Data extracted from a collection:
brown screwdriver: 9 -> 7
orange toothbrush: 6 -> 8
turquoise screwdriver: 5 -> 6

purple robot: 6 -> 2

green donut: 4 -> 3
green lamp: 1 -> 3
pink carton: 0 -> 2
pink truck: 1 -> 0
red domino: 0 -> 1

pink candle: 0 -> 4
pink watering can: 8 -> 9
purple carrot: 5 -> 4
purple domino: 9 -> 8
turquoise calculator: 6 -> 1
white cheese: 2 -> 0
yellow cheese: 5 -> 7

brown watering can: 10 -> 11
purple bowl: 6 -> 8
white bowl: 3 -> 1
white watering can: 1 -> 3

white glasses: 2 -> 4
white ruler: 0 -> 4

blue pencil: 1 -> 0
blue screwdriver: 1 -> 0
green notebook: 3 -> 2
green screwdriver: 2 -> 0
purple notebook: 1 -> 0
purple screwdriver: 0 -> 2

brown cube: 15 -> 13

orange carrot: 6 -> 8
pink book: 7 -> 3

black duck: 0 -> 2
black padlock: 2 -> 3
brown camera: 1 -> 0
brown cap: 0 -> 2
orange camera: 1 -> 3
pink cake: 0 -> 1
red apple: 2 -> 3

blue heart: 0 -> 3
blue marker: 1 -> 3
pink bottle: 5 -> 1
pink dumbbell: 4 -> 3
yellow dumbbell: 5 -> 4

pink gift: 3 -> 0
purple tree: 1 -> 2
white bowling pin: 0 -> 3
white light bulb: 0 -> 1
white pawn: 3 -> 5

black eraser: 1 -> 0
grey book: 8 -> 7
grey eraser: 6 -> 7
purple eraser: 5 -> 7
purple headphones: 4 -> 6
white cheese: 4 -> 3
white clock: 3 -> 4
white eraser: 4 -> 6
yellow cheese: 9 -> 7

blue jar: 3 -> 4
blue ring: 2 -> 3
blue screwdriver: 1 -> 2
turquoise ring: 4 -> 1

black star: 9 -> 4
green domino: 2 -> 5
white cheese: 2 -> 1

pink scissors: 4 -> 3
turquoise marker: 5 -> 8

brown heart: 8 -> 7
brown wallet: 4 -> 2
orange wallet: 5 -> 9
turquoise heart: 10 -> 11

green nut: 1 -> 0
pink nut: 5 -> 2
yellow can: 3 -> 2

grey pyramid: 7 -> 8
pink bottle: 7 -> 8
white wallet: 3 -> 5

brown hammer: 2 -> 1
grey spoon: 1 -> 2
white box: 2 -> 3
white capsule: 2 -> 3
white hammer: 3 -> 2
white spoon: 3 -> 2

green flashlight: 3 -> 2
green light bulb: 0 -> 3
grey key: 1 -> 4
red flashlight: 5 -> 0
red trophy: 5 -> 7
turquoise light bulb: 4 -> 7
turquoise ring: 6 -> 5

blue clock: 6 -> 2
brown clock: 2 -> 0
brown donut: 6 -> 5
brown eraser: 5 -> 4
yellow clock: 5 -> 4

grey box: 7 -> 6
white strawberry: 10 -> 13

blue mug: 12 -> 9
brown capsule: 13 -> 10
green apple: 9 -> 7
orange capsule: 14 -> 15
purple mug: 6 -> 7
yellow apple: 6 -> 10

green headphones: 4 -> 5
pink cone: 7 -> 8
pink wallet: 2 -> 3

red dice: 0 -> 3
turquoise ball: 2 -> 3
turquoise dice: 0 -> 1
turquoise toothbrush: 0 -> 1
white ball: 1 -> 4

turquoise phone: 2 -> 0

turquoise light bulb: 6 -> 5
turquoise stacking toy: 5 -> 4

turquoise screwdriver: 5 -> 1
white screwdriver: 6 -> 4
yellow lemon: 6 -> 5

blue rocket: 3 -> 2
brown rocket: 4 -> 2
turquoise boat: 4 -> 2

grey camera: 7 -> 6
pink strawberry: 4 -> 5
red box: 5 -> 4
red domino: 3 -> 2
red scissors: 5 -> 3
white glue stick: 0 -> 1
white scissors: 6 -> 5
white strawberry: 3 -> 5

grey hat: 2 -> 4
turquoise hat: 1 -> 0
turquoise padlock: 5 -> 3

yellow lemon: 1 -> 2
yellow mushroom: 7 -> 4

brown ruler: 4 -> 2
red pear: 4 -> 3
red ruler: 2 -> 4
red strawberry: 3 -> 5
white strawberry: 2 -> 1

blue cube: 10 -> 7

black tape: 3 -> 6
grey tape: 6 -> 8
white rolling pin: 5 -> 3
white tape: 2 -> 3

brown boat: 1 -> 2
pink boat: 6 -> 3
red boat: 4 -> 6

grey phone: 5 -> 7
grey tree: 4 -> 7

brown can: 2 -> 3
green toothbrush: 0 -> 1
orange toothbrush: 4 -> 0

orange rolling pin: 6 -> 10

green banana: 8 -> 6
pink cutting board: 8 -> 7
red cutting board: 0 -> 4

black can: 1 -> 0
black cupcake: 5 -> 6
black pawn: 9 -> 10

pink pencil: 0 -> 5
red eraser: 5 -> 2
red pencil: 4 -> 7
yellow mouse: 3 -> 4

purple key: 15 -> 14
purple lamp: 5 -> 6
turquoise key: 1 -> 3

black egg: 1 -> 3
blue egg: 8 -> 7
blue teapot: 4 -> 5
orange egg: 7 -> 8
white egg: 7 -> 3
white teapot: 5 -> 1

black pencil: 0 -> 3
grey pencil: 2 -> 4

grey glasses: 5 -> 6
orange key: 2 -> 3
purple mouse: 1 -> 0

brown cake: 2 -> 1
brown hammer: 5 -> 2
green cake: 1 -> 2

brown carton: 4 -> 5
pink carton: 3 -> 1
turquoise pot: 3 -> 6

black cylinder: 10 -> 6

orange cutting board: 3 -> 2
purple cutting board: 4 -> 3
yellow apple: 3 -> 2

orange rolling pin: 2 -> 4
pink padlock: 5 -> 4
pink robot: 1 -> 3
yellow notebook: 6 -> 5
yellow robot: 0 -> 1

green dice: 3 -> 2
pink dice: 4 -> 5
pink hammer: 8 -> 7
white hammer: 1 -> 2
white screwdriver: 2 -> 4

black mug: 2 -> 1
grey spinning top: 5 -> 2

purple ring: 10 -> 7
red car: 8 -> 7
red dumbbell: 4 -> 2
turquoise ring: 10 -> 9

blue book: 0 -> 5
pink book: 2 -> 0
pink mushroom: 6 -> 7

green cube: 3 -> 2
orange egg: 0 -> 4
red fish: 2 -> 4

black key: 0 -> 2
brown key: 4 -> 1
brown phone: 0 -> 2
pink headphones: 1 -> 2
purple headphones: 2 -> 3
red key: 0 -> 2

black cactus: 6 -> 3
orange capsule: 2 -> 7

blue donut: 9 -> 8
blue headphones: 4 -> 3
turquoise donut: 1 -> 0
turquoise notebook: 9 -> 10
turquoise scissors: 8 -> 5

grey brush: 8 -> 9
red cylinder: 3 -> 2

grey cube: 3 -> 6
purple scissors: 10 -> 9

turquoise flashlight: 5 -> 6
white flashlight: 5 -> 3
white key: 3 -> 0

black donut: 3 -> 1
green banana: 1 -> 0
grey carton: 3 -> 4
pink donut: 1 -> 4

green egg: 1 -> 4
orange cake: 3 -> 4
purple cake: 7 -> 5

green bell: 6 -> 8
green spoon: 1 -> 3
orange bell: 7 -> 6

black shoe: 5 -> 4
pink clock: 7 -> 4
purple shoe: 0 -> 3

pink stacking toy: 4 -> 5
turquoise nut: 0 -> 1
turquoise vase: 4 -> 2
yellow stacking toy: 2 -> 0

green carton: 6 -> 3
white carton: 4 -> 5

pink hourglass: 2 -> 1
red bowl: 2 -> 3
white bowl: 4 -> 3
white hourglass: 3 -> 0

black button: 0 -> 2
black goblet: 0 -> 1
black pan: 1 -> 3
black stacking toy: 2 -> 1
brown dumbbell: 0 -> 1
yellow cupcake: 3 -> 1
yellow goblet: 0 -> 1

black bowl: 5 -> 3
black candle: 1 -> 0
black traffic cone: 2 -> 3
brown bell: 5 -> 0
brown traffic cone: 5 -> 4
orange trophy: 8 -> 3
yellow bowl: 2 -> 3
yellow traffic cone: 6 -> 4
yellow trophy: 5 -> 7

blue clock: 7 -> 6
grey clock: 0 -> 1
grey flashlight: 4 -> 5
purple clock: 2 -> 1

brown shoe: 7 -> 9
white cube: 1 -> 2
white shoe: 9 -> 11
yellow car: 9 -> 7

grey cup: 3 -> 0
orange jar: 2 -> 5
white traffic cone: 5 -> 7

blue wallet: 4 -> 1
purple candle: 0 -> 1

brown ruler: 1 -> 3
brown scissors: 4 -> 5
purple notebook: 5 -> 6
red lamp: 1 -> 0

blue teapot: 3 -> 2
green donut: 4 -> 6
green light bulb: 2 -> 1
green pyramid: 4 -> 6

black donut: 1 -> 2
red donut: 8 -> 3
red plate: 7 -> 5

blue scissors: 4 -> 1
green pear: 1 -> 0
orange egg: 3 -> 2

* **INSTRUCTIONS TO FOLLOW**
Given the records above, restate word for word only the lines starting at the one with "green toothbrush: 0 -> 1" and ending at the one with "black shoe: 5 -> 4".

* **EXERCISE RESPONSE**
green toothbrush: 0 -> 1
orange toothbrush: 4 -> 0

orange rolling pin: 6 -> 10

green banana: 8 -> 6
pink cutting board: 8 -> 7
red cutting board: 0 -> 4

black can: 1 -> 0
black cupcake: 5 -> 6
black pawn: 9 -> 10

pink pencil: 0 -> 5
red eraser: 5 -> 2
red pencil: 4 -> 7
yellow mouse: 3 -> 4

purple key: 15 -> 14
purple lamp: 5 -> 6
turquoise key: 1 -> 3

black egg: 1 -> 3
blue egg: 8 -> 7
blue teapot: 4 -> 5
orange egg: 7 -> 8
white egg: 7 -> 3
white teapot: 5 -> 1

black pencil: 0 -> 3
grey pencil: 2 -> 4

grey glasses: 5 -> 6
orange key: 2 -> 3
purple mouse: 1 -> 0

brown cake: 2 -> 1
brown hammer: 5 -> 2
green cake: 1 -> 2

brown carton: 4 -> 5
pink carton: 3 -> 1
turquoise pot: 3 -> 6

black cylinder: 10 -> 6

orange cutting board: 3 -> 2
purple cutting board: 4 -> 3
yellow apple: 3 -> 2

orange rolling pin: 2 -> 4
pink padlock: 5 -> 4
pink robot: 1 -> 3
yellow notebook: 6 -> 5
yellow robot: 0 -> 1

green dice: 3 -> 2
pink dice: 4 -> 5
pink hammer: 8 -> 7
white hammer: 1 -> 2
white screwdriver: 2 -> 4

black mug: 2 -> 1
grey spinning top: 5 -> 2

purple ring: 10 -> 7
red car: 8 -> 7
red dumbbell: 4 -> 2
turquoise ring: 10 -> 9

blue book: 0 -> 5
pink book: 2 -> 0
pink mushroom: 6 -> 7

green cube: 3 -> 2
orange egg: 0 -> 4
red fish: 2 -> 4

black key: 0 -> 2
brown key: 4 -> 1
brown phone: 0 -> 2
pink headphones: 1 -> 2
purple headphones: 2 -> 3
red key: 0 -> 2

black cactus: 6 -> 3
orange capsule: 2 -> 7

blue donut: 9 -> 8
blue headphones: 4 -> 3
turquoise donut: 1 -> 0
turquoise notebook: 9 -> 10
turquoise scissors: 8 -> 5

grey brush: 8 -> 9
red cylinder: 3 -> 2

grey cube: 3 -> 6
purple scissors: 10 -> 9

turquoise flashlight: 5 -> 6
white flashlight: 5 -> 3
white key: 3 -> 0

black donut: 3 -> 1
green banana: 1 -> 0
grey carton: 3 -> 4
pink donut: 1 -> 4

green egg: 1 -> 4
orange cake: 3 -> 4
purple cake: 7 -> 5

green bell: 6 -> 8
green spoon: 1 -> 3
orange bell: 7 -> 6

black shoe: 5 -> 4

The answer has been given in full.